** Extracted records **

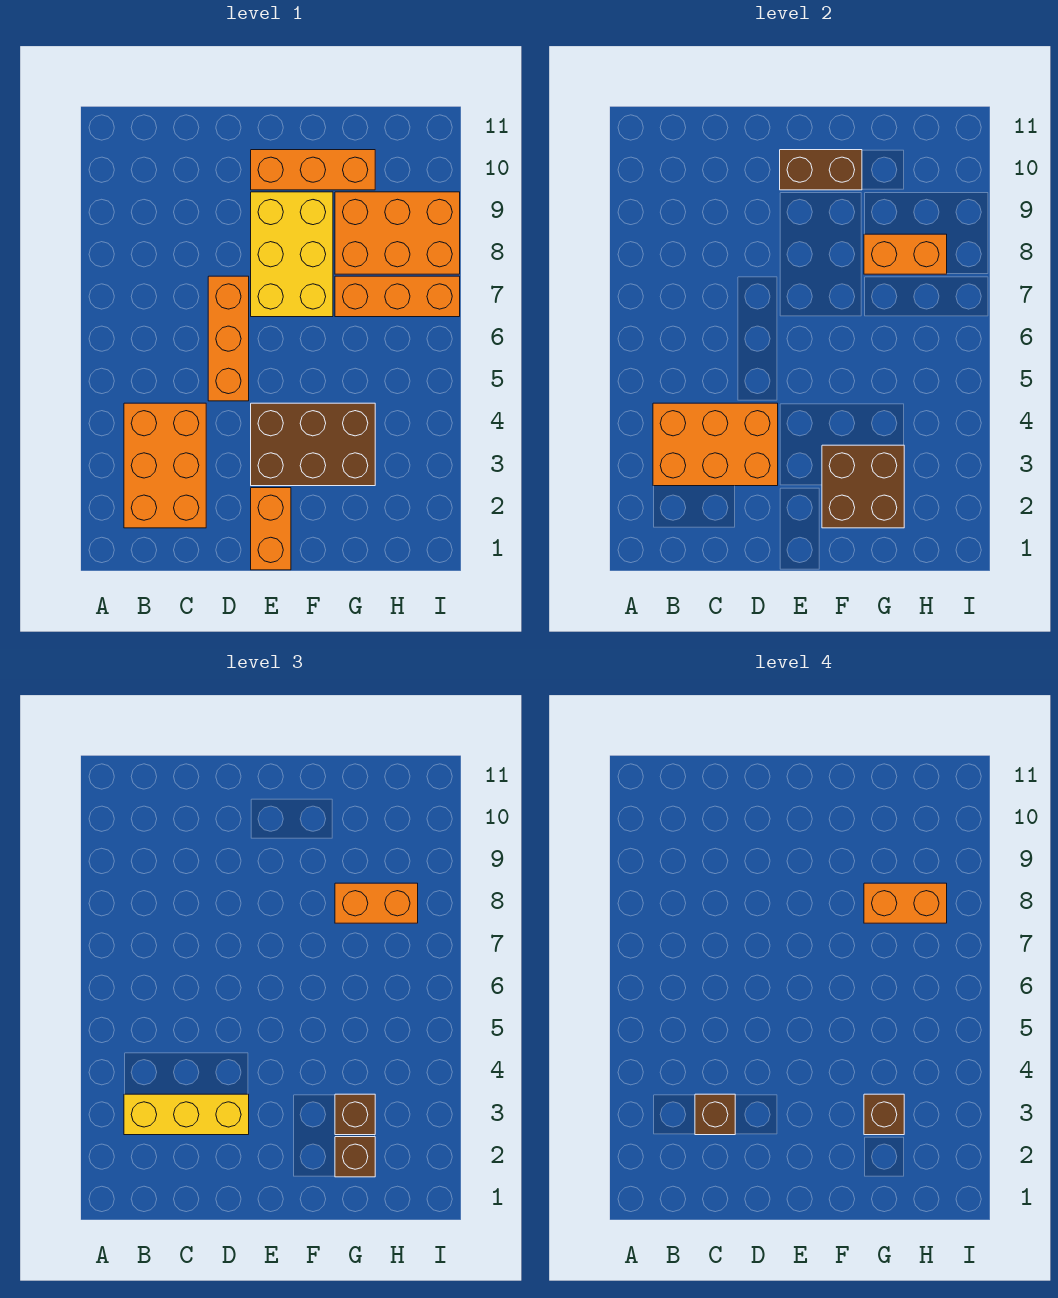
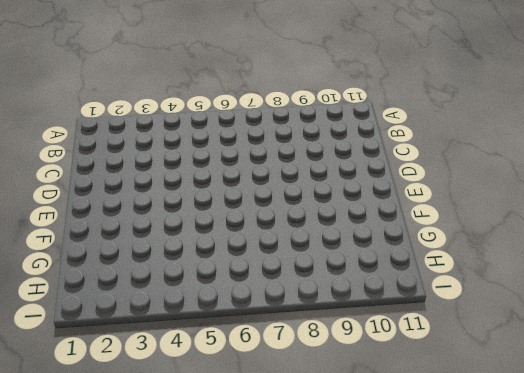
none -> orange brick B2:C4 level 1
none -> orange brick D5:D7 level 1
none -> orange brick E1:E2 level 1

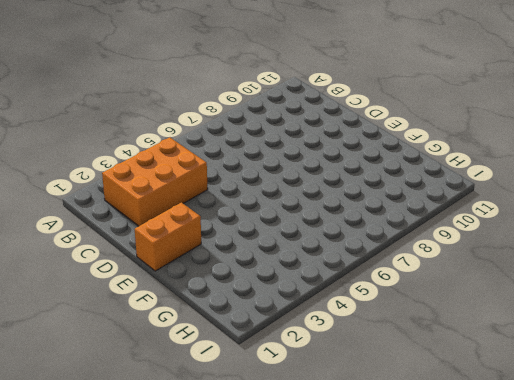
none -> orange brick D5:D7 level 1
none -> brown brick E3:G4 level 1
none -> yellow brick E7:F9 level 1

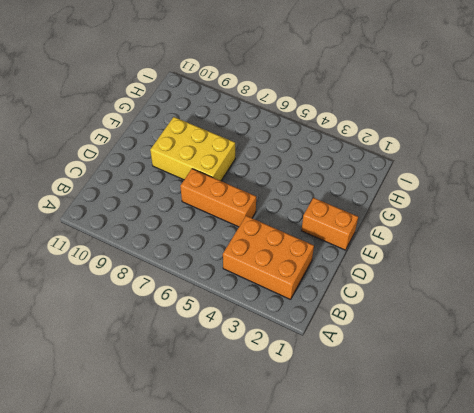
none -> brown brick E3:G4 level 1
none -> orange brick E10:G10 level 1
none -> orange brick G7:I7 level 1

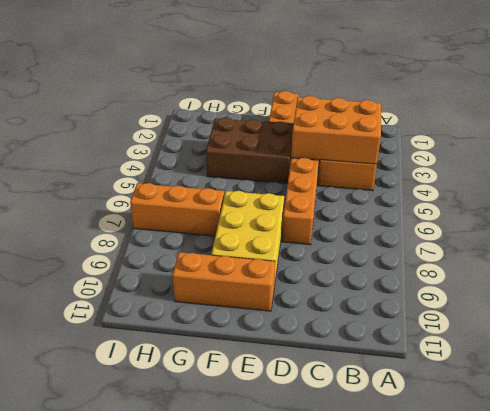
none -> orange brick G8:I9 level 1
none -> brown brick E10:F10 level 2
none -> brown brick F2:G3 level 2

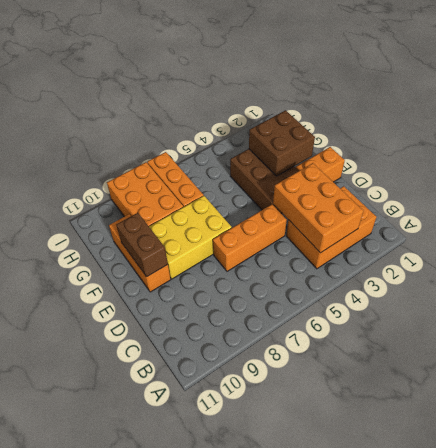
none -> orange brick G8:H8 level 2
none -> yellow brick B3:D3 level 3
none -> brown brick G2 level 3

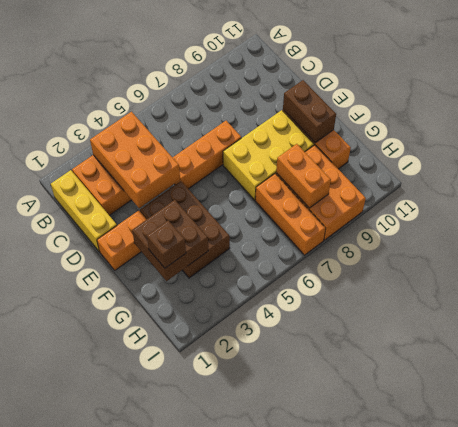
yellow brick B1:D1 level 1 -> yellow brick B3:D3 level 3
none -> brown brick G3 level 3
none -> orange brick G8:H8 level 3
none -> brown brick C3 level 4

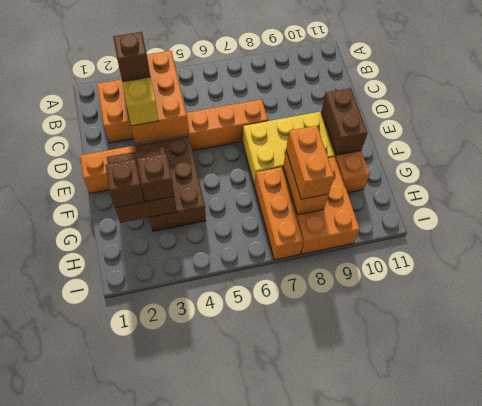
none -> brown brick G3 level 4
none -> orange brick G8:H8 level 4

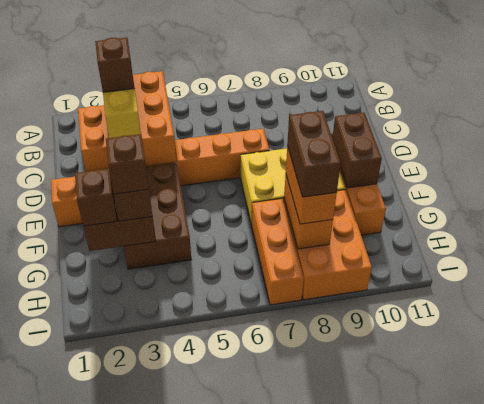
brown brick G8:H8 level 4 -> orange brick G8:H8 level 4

==

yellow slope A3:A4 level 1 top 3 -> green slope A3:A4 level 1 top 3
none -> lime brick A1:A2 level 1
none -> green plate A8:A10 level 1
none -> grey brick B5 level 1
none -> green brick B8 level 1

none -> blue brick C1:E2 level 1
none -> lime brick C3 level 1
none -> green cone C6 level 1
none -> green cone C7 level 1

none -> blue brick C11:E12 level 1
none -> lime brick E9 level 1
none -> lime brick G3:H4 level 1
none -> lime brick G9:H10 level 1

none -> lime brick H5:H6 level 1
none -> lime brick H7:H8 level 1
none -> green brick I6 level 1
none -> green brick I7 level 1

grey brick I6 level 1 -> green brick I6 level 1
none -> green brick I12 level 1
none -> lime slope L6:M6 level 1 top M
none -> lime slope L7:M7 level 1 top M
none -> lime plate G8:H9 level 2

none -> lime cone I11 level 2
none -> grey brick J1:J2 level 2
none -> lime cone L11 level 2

** Assigned task **
Copy back exactly the lines above from the one containing "none -> orange brick G8:I9 level 1" through the one containing "brown brick G8:H8", and leave every picture behind.

** Task response **
none -> orange brick G8:I9 level 1
none -> brown brick E10:F10 level 2
none -> brown brick F2:G3 level 2

none -> orange brick G8:H8 level 2
none -> yellow brick B3:D3 level 3
none -> brown brick G2 level 3

yellow brick B1:D1 level 1 -> yellow brick B3:D3 level 3
none -> brown brick G3 level 3
none -> orange brick G8:H8 level 3
none -> brown brick C3 level 4

none -> brown brick G3 level 4
none -> orange brick G8:H8 level 4

brown brick G8:H8 level 4 -> orange brick G8:H8 level 4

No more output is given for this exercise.